• Task description: Search the entries for the word "none" and return every line where it is found.

• Extracted material:

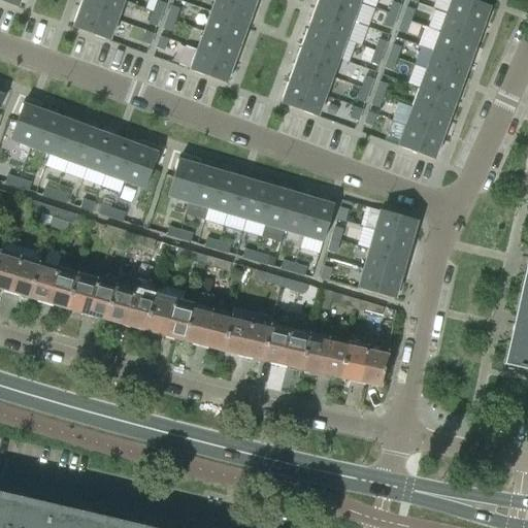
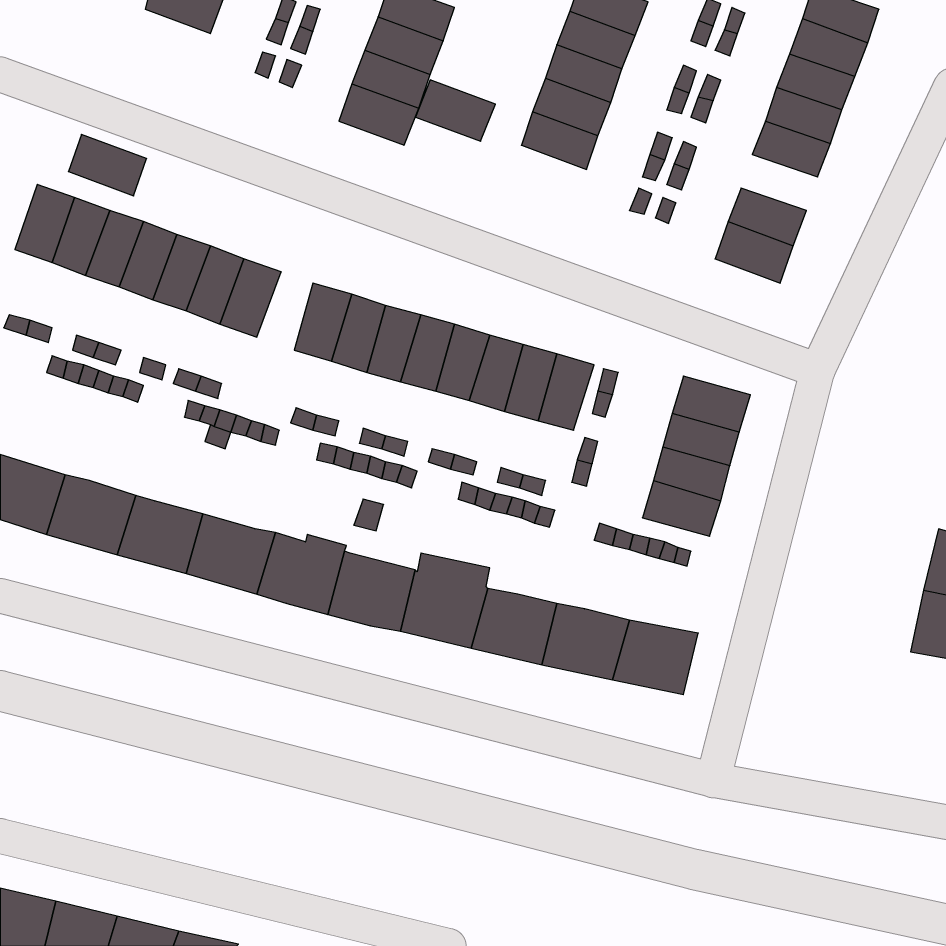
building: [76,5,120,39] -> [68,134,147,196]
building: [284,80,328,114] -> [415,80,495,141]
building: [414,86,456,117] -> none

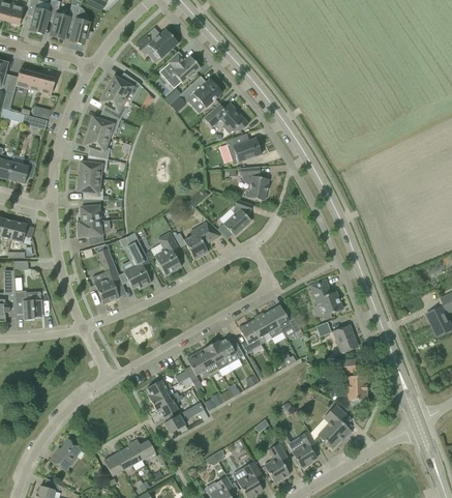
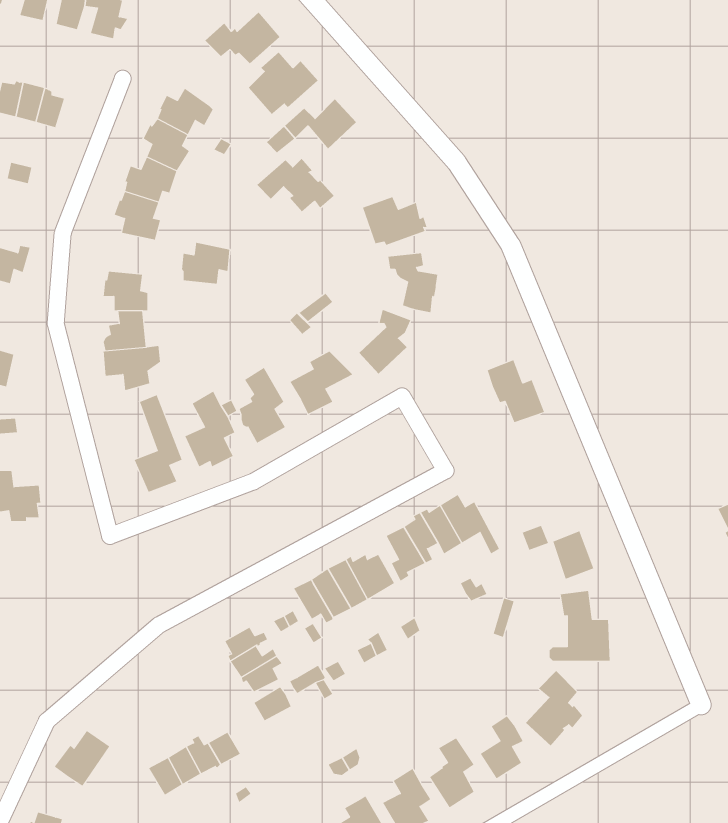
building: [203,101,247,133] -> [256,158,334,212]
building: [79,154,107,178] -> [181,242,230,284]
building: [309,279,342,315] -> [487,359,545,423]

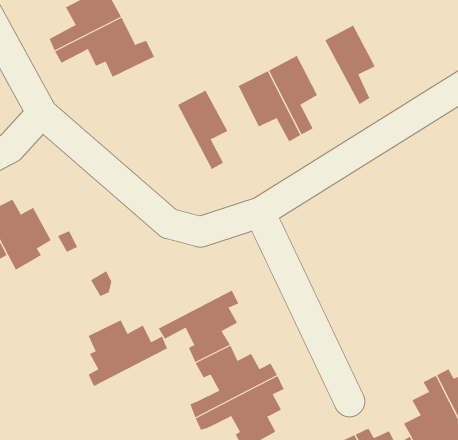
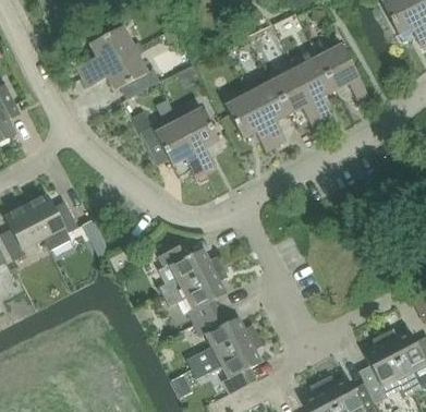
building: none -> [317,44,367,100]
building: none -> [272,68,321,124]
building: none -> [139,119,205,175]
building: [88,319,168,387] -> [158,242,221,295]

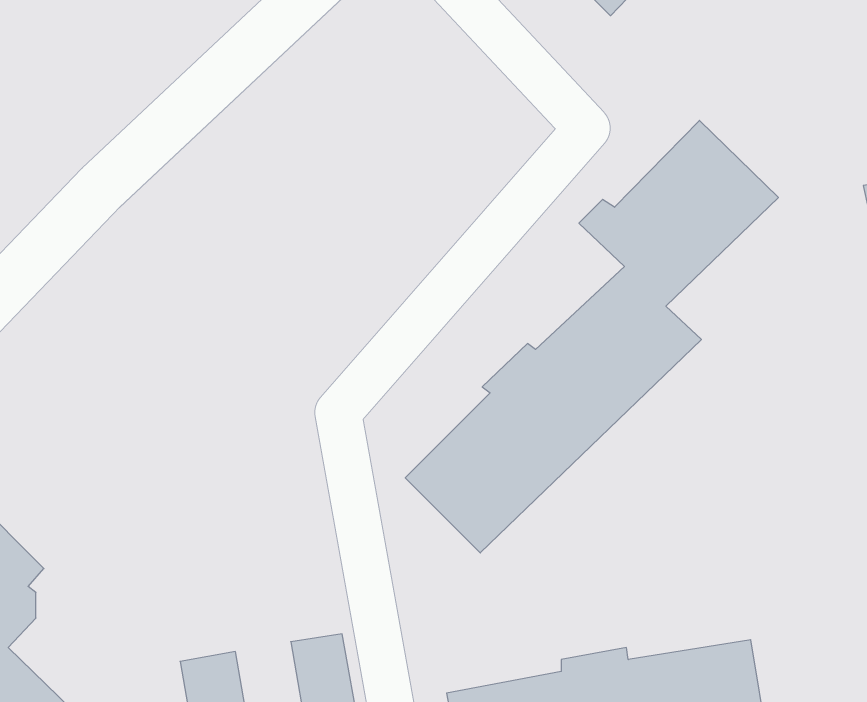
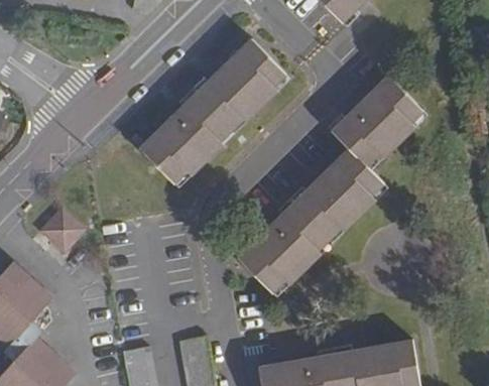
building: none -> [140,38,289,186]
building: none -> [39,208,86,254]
==
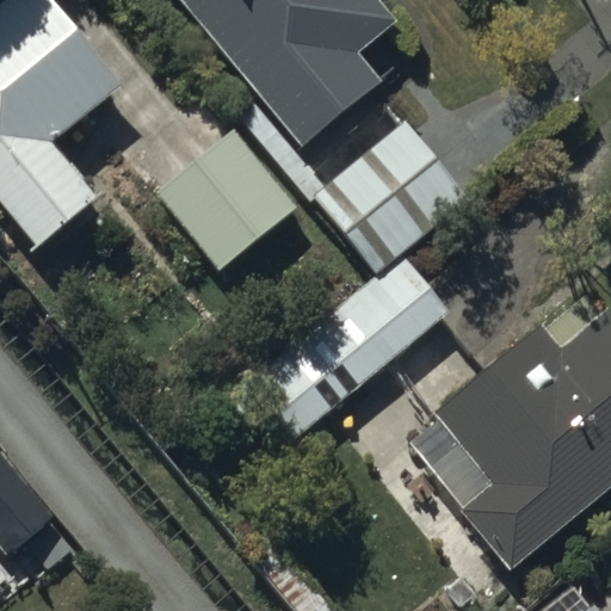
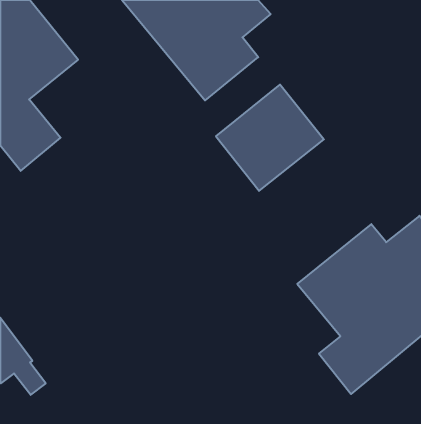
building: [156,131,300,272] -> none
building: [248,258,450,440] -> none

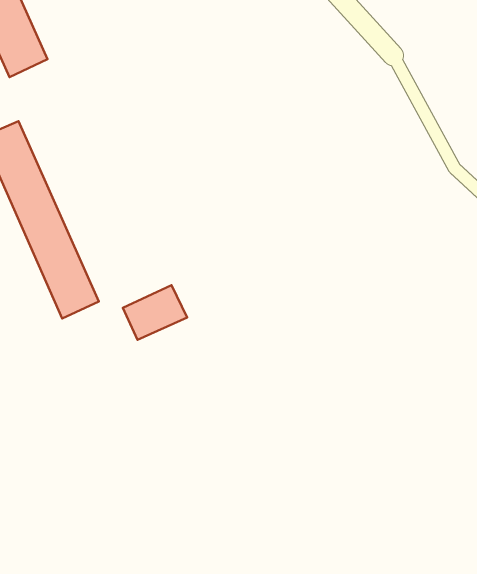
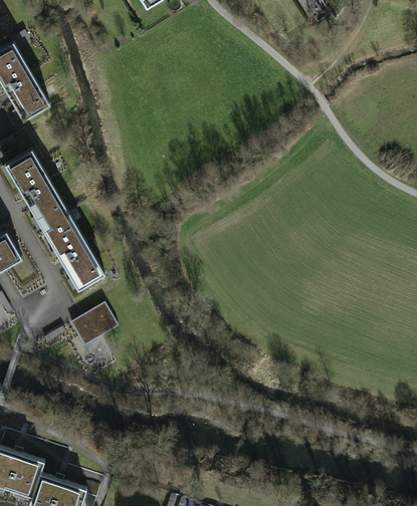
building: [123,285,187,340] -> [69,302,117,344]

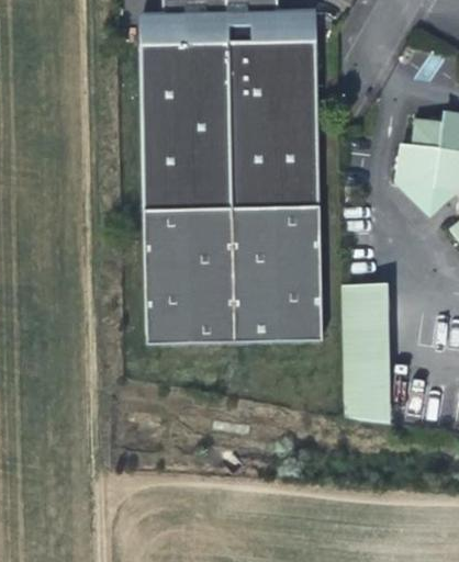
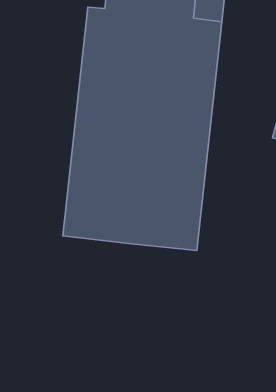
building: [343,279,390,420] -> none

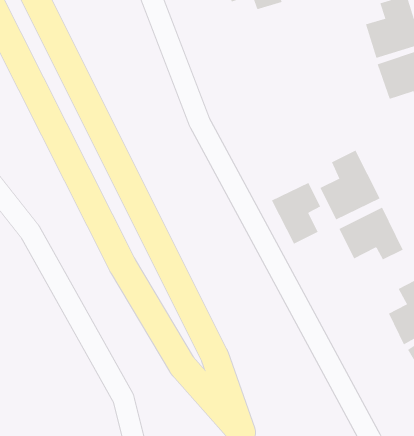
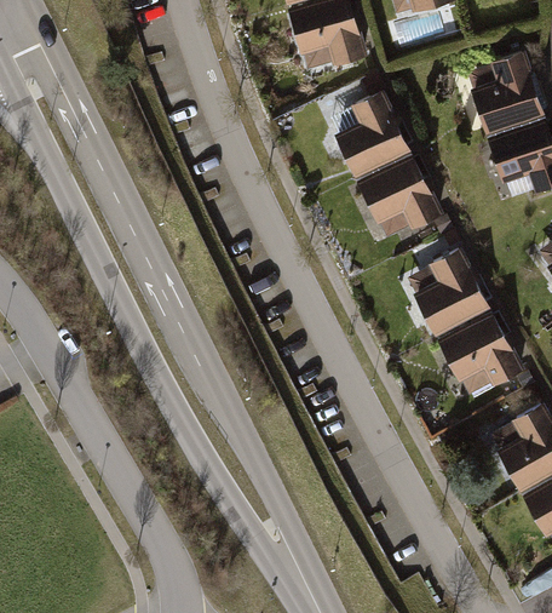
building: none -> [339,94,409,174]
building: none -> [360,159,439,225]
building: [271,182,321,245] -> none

• Exercise solution:
building: [414,86,456,117] -> none
building: none -> [317,44,367,100]
building: none -> [272,68,321,124]
building: none -> [139,119,205,175]
building: none -> [140,38,289,186]
building: none -> [39,208,86,254]
building: [156,131,300,272] -> none
building: [248,258,450,440] -> none
building: [343,279,390,420] -> none
building: none -> [339,94,409,174]
building: none -> [360,159,439,225]
building: [271,182,321,245] -> none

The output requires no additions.